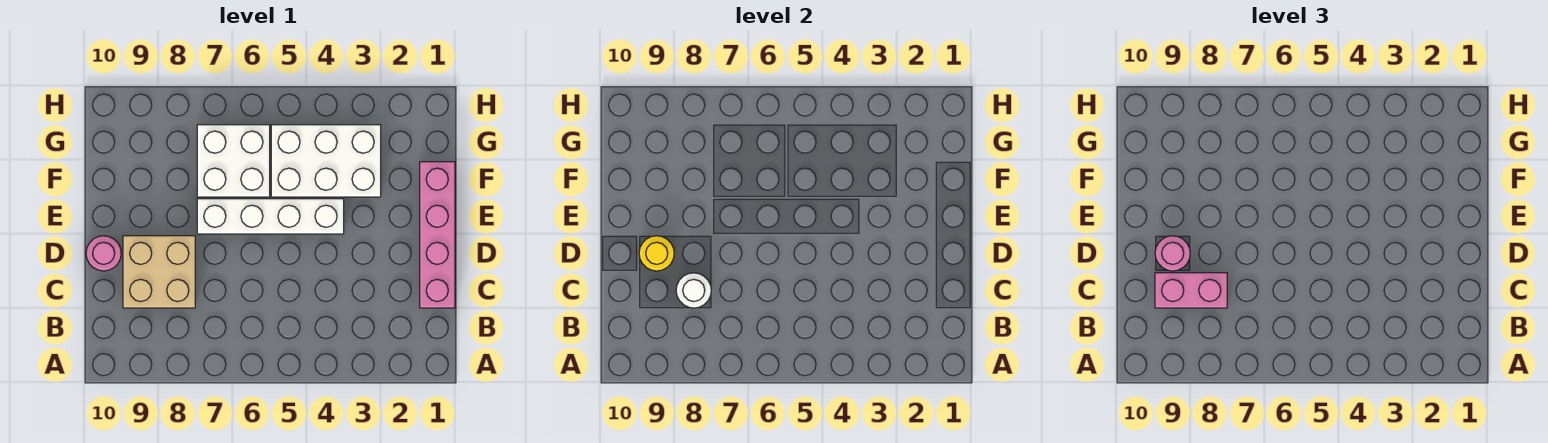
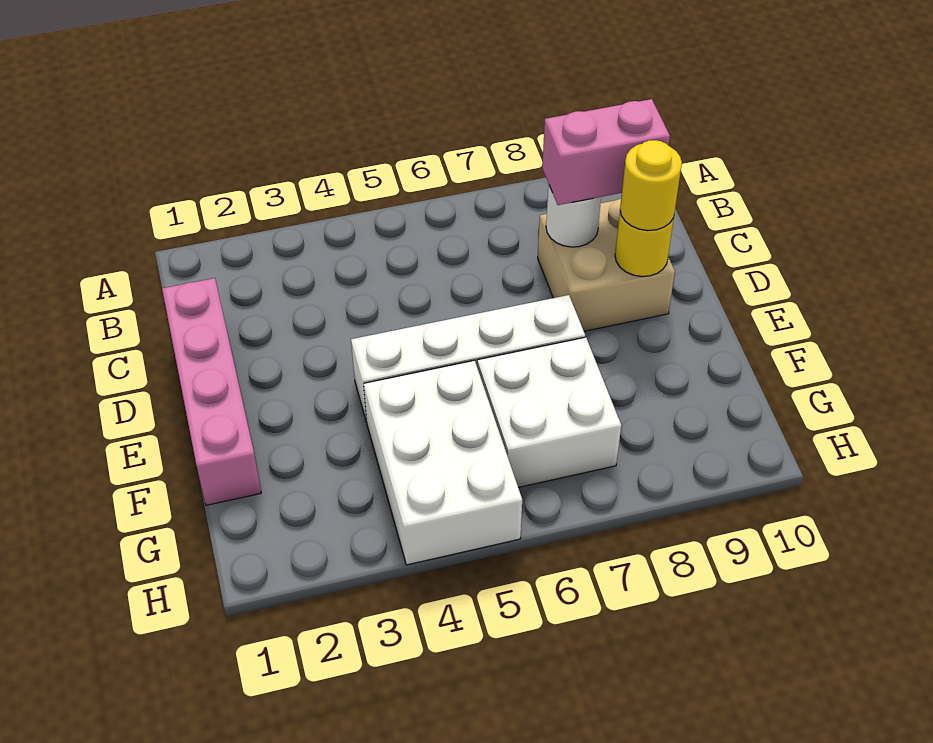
pink round brick D9 level 3 -> yellow round brick D9 level 3
pink round brick D10 level 1 -> none
white brick F3:G5 level 1 -> white brick F4:H5 level 1

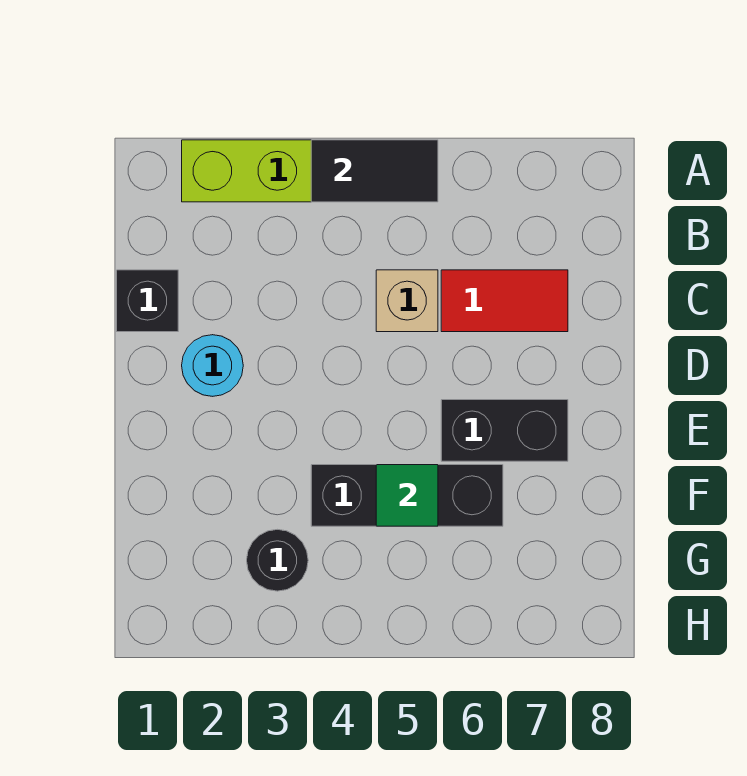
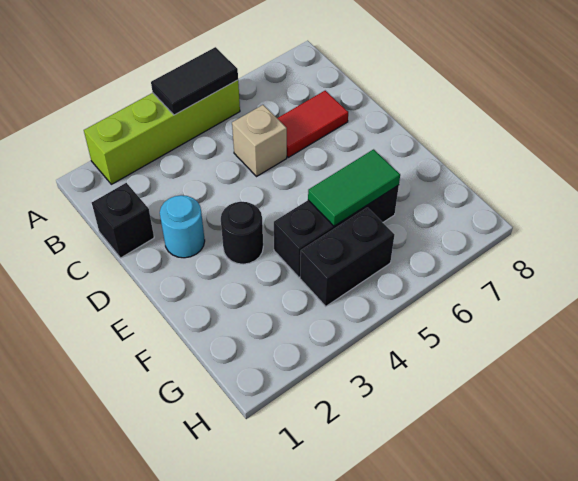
black brick E6:E7 level 1 -> black brick G4:G5 level 1
green tile F5 level 2 -> green tile F5:F6 level 2
black round brick G3 level 1 -> black round brick E3 level 1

— YOUR TASK —
In the data above, how many lines hold the string "pink"? Give the number by itself.

— RESULT OF THIS EXERCISE —
2